▶ [What is required] Every line of the listing below is to be duplicated exactly, with the pictures left out.
*** Given material Section Begins ***
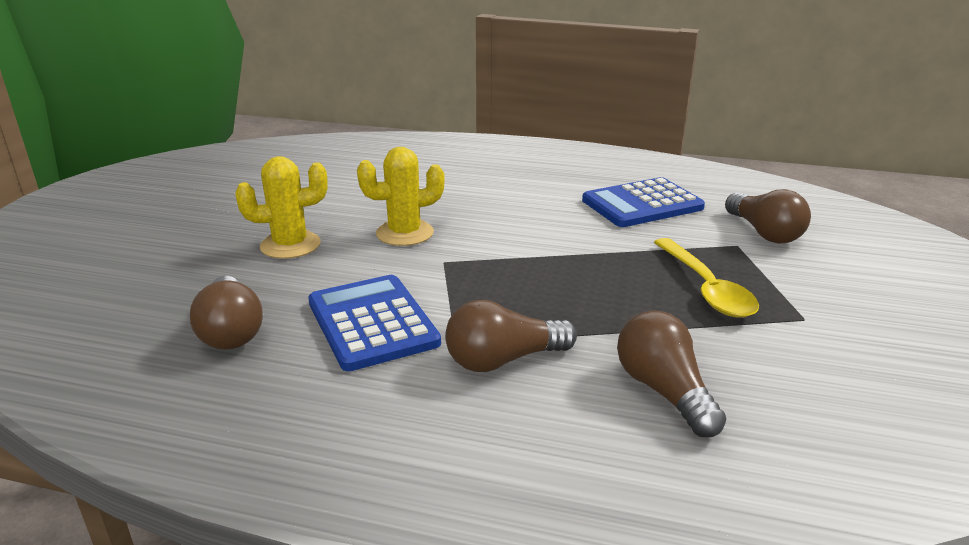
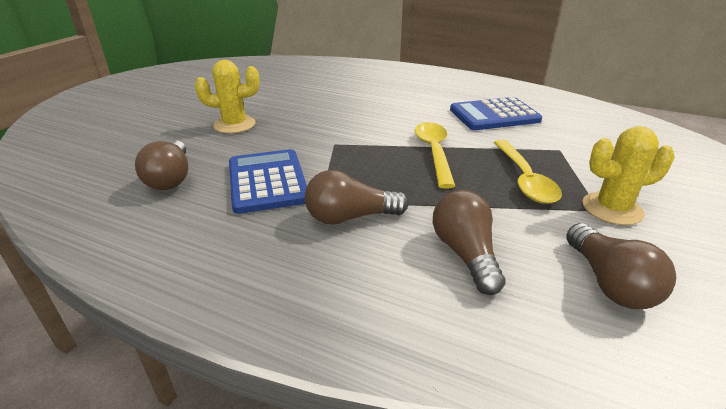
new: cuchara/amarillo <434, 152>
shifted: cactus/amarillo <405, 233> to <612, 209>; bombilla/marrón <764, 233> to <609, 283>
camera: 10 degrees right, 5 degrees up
*** Given material Section Ends ***
▶ [Reply to the task]
new: cuchara/amarillo <434, 152>
shifted: cactus/amarillo <405, 233> to <612, 209>; bombilla/marrón <764, 233> to <609, 283>
camera: 10 degrees right, 5 degrees up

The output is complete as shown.